Skip all lines in the entries below that come before the one containing "C203: 47nF (+12V, VRAW) -> 47nF (+12V, 0V)". Repeat that line and the rest exactly.

(Detected change data)
- Opening Delimiter -

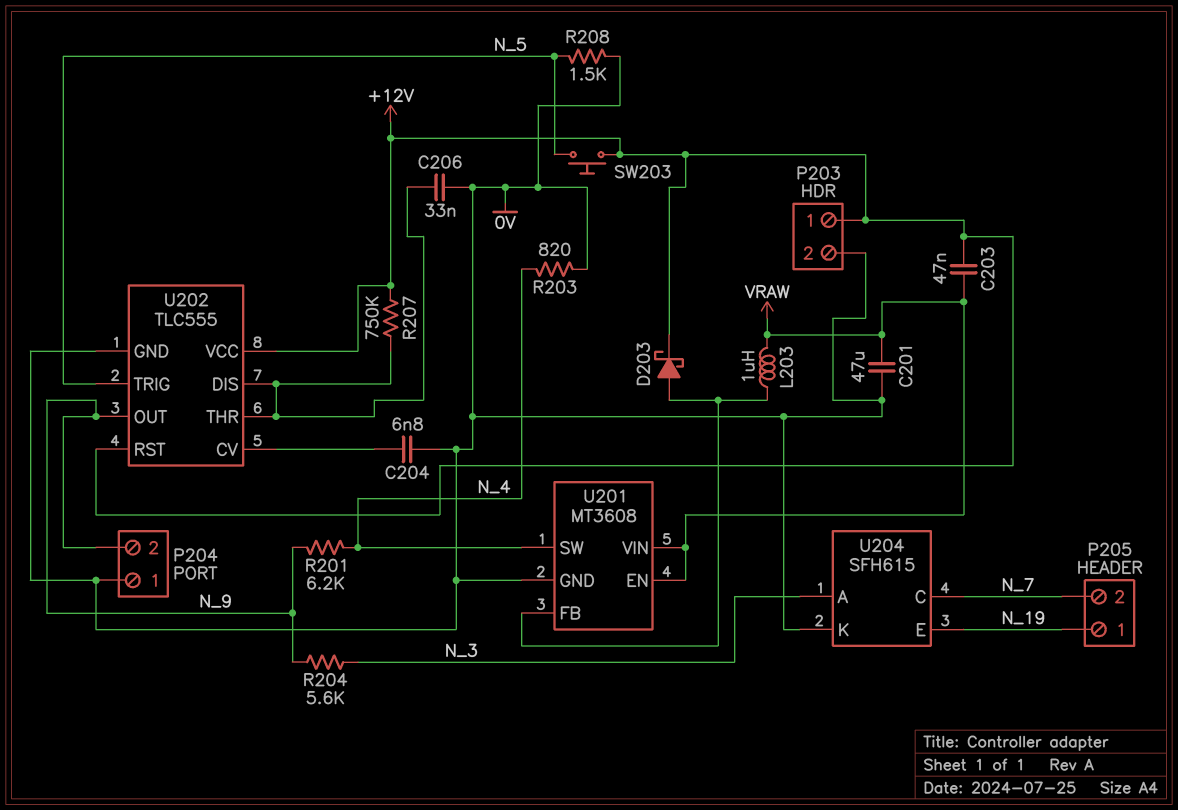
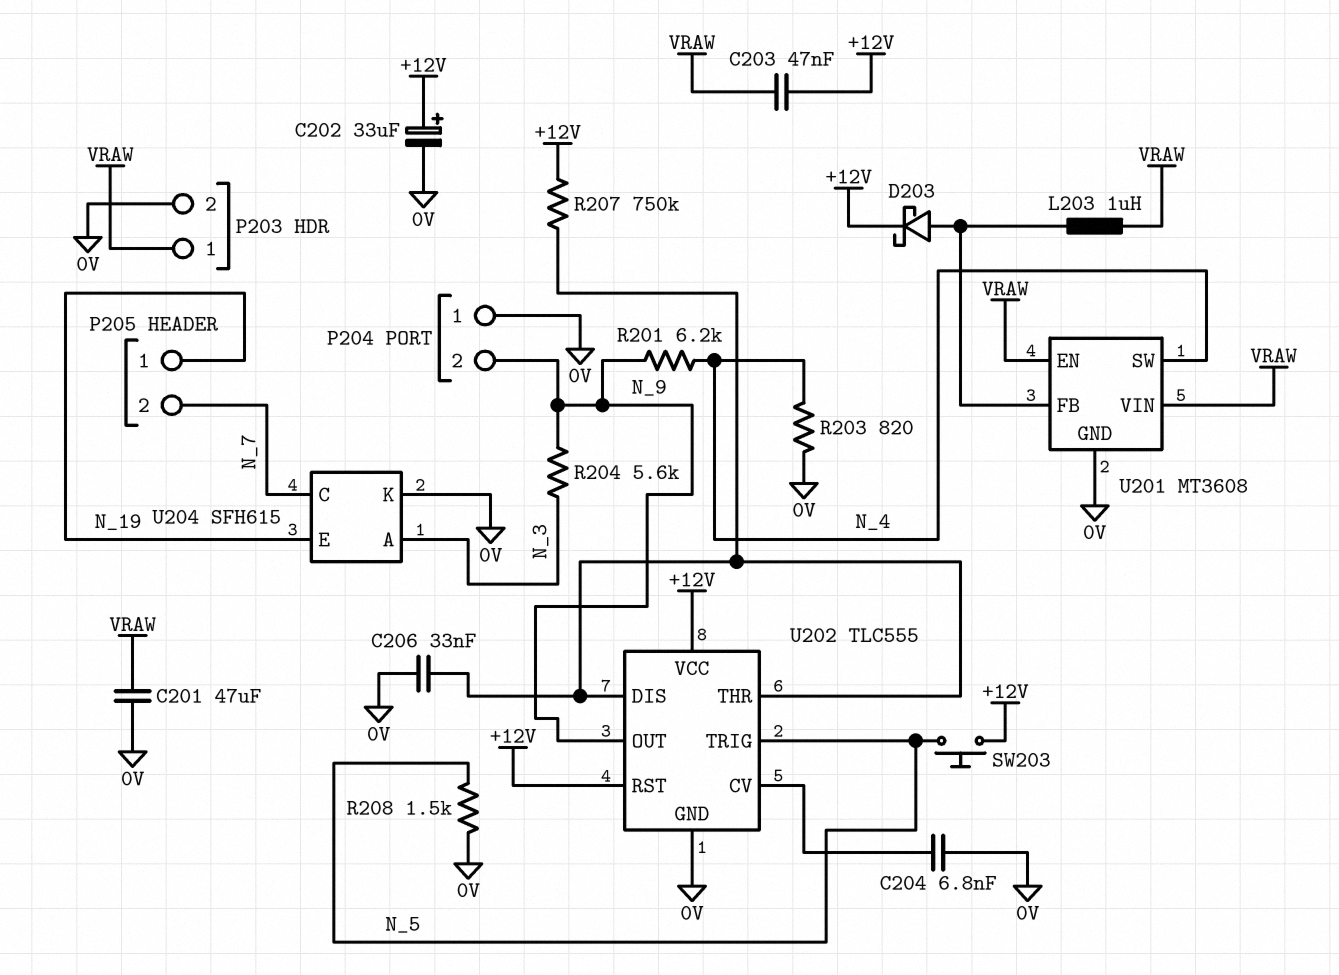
C202: none -> 33uF (plus +12V, minus 0V)
P203 pin 1: +12V -> VRAW

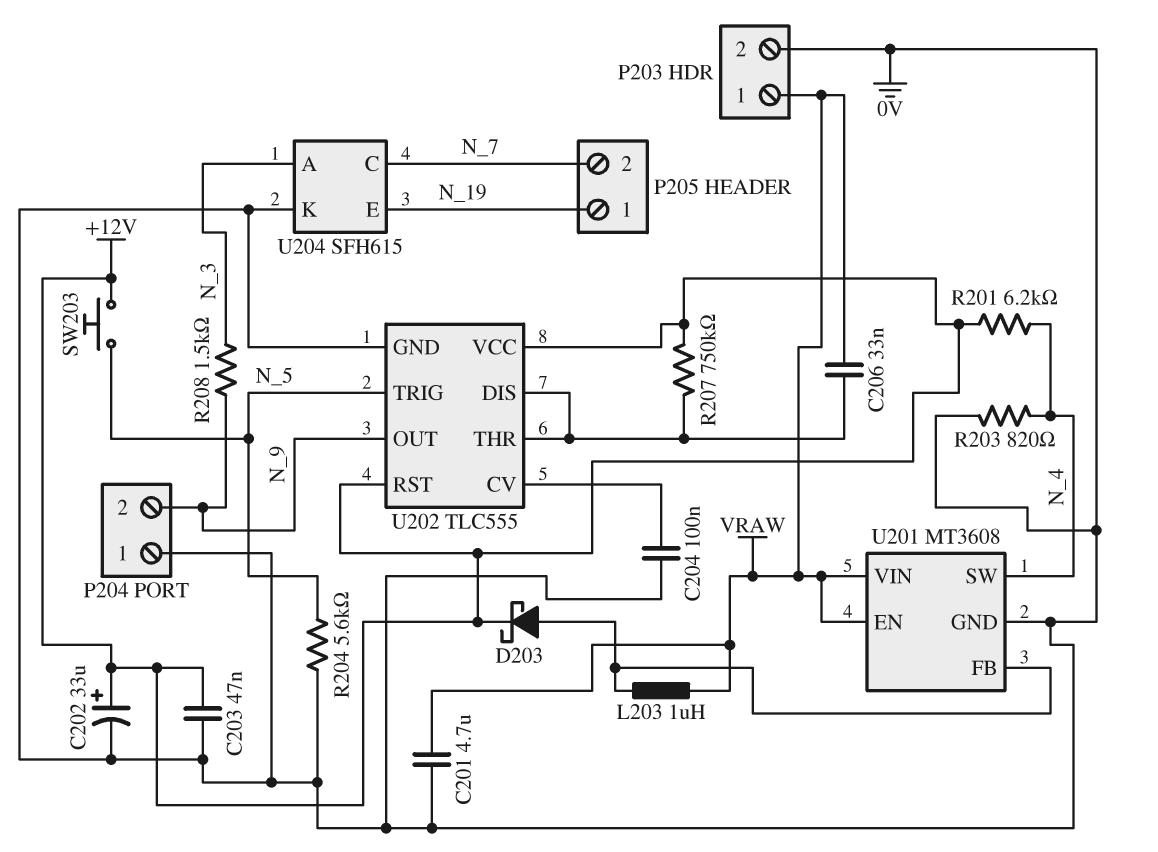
C201: 47uF (0V, VRAW) -> 4.7uF (0V, VRAW)
C203: 47nF (+12V, VRAW) -> 47nF (+12V, 0V)
C204: 6.8nF (0V, U202/CV) -> 100nF (0V, U202/CV)
C206: 33nF (0V, U202/DIS) -> 33nF (U202/DIS, VRAW)
R201: 6.2k (N_4, N_9) -> 6.2k (+12V, N_4)
R204: 5.6k (N_3, N_9) -> 5.6k (0V, N_5)
R208: 1.5k (0V, N_5) -> 1.5k (N_3, N_9)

- Closing Delimiter -

» **Response below**:
C203: 47nF (+12V, VRAW) -> 47nF (+12V, 0V)
C204: 6.8nF (0V, U202/CV) -> 100nF (0V, U202/CV)
C206: 33nF (0V, U202/DIS) -> 33nF (U202/DIS, VRAW)
R201: 6.2k (N_4, N_9) -> 6.2k (+12V, N_4)
R204: 5.6k (N_3, N_9) -> 5.6k (0V, N_5)
R208: 1.5k (0V, N_5) -> 1.5k (N_3, N_9)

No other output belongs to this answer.